TASK OBJECTIVE – From the entries underneath, give the number of lines holding the word "black", without any other words.

◆ ◆ ◆

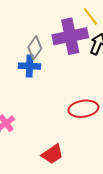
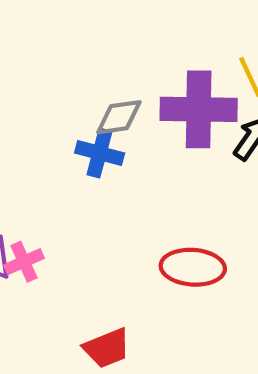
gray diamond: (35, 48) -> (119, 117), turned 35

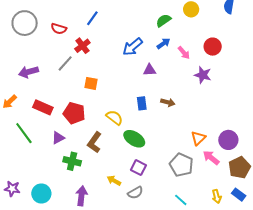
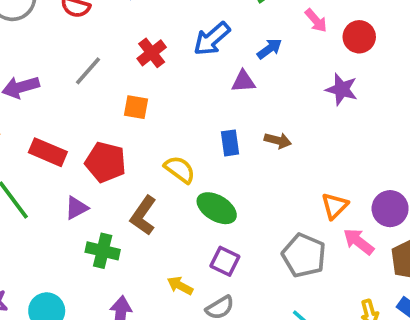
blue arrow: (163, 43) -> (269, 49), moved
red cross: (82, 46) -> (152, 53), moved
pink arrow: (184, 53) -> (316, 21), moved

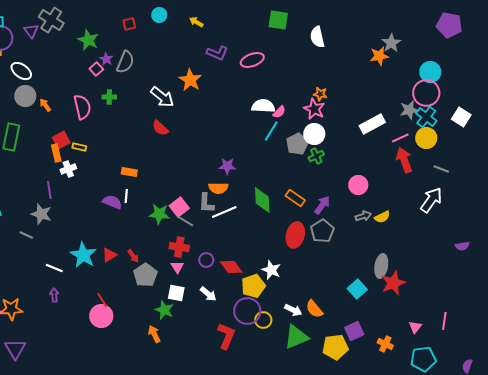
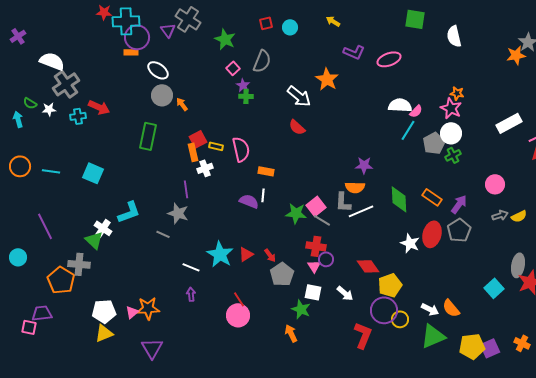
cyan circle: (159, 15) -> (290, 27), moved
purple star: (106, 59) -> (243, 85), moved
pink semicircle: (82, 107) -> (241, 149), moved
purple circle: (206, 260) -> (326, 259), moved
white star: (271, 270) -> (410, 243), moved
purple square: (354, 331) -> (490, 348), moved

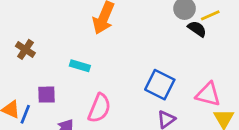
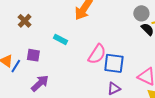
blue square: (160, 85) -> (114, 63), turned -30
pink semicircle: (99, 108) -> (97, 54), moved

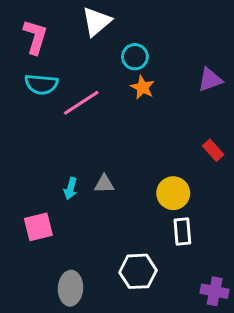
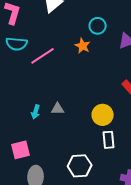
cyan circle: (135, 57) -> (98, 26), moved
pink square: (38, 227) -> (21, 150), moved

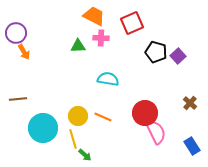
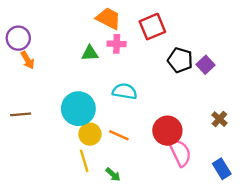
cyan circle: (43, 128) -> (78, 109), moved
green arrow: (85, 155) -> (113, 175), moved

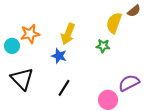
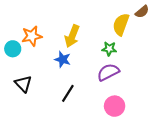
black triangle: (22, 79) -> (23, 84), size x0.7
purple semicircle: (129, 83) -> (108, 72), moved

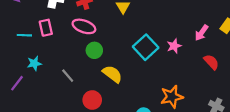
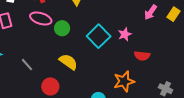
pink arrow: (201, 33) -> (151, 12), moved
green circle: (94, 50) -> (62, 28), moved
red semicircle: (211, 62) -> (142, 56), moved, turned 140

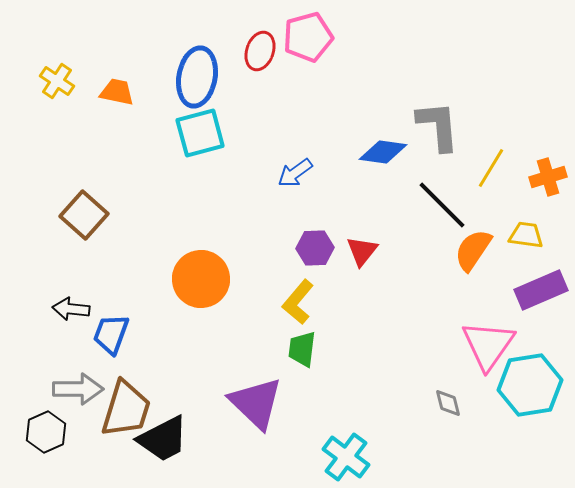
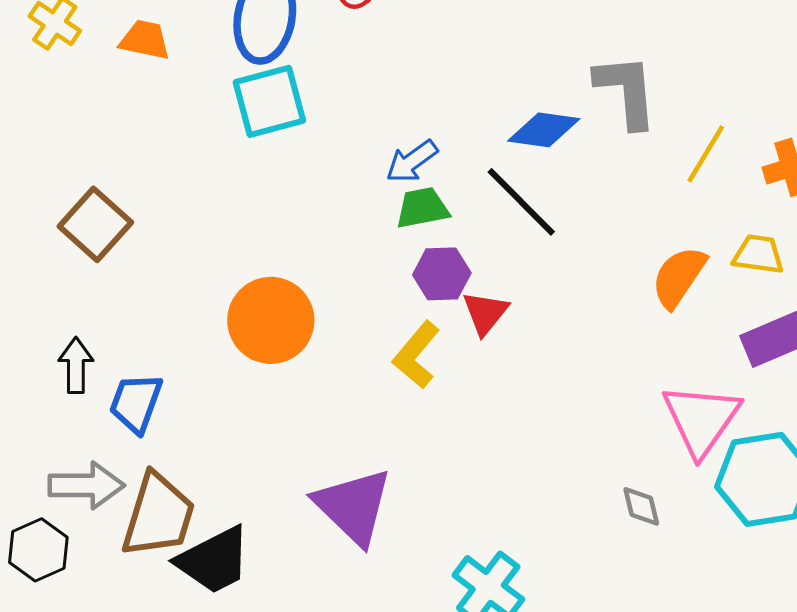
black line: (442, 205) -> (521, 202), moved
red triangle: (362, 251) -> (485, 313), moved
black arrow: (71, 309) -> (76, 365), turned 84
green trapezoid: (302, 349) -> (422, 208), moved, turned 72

◆ ◆ ◆

EXERCISE RESULT – 3